▶ [DATA SECTION]:
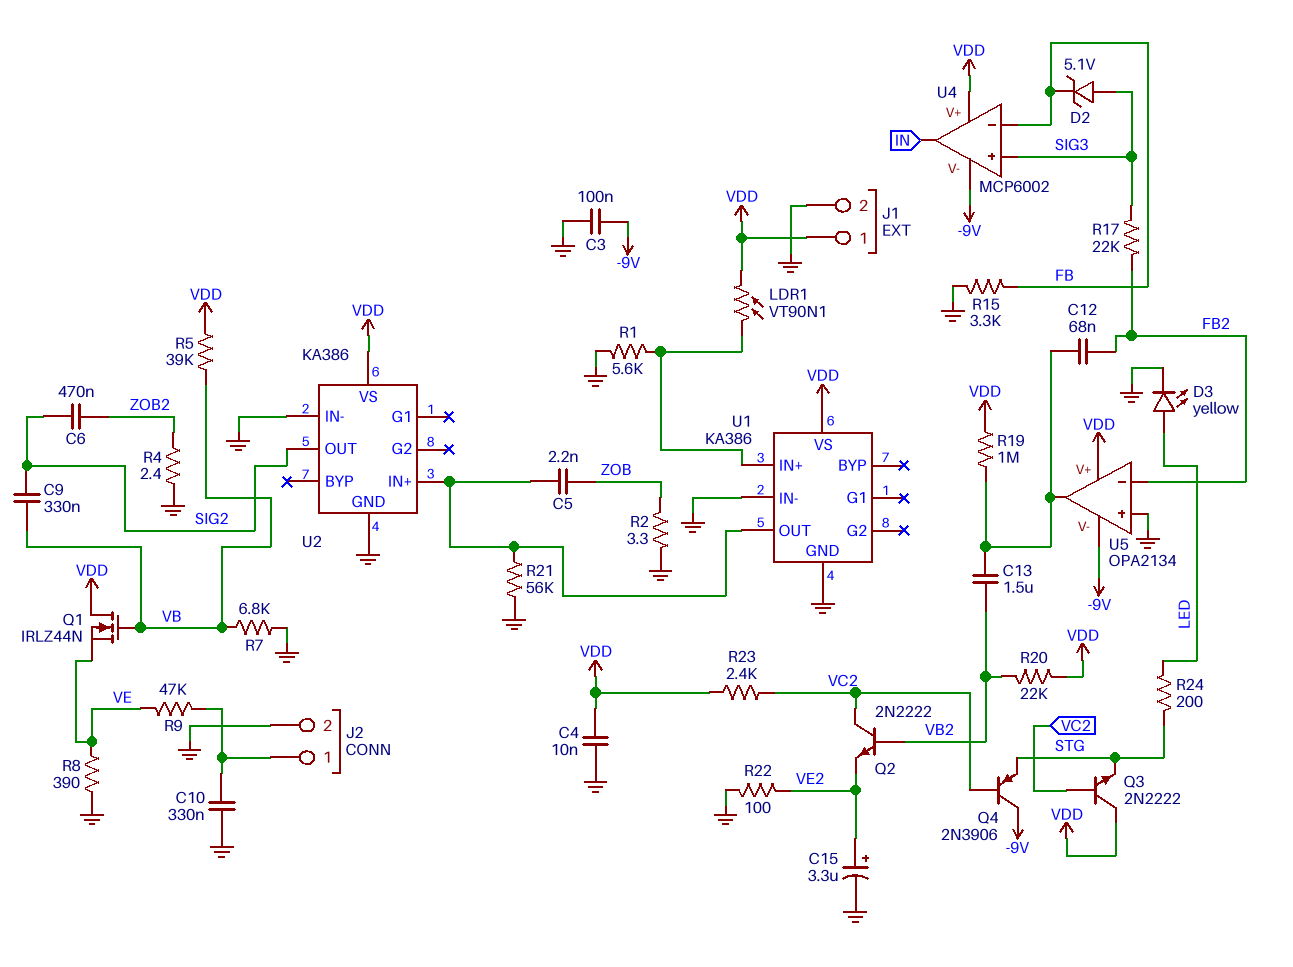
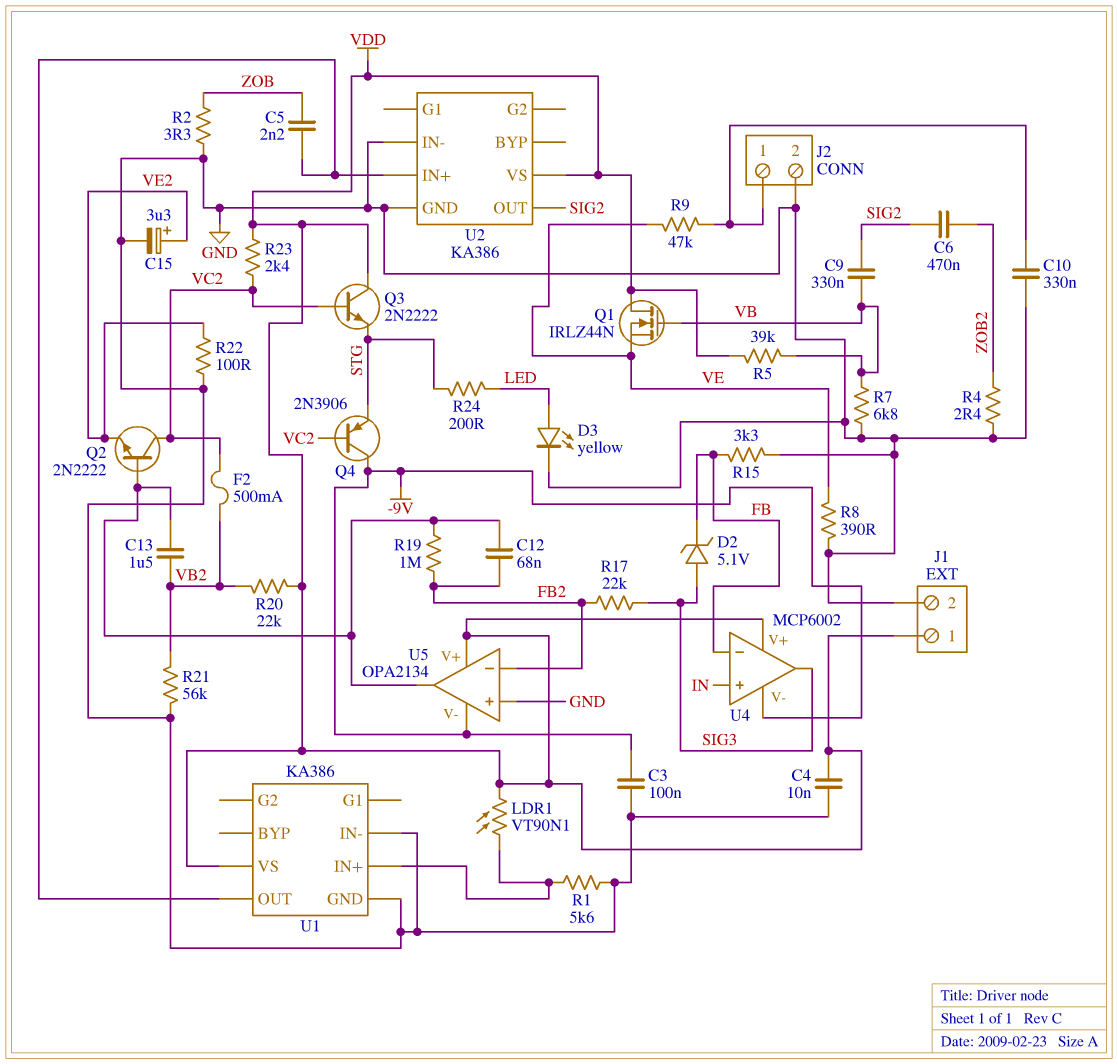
F2: none -> 500mA (VB2, VC2)
Q2: NPN 2N2222 (B VB2, C VC2, E VE2) -> NPN 2N2222 (B U5/out, C VC2, E VE2)
R19: 1M (U5/out, VDD) -> 1M (FB2, U5/out)
R21: 56k (GND, U1/OUT) -> 56k (GND, VB2)
U4 pin in+: SIG3 -> IN
U4 pin out: IN -> SIG3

▶ [ACTIVITY]: Your answer must be an exact copy of every entry, with no pictures in it.

▶ [RESPONSE BELOW]:
F2: none -> 500mA (VB2, VC2)
Q2: NPN 2N2222 (B VB2, C VC2, E VE2) -> NPN 2N2222 (B U5/out, C VC2, E VE2)
R19: 1M (U5/out, VDD) -> 1M (FB2, U5/out)
R21: 56k (GND, U1/OUT) -> 56k (GND, VB2)
U4 pin in+: SIG3 -> IN
U4 pin out: IN -> SIG3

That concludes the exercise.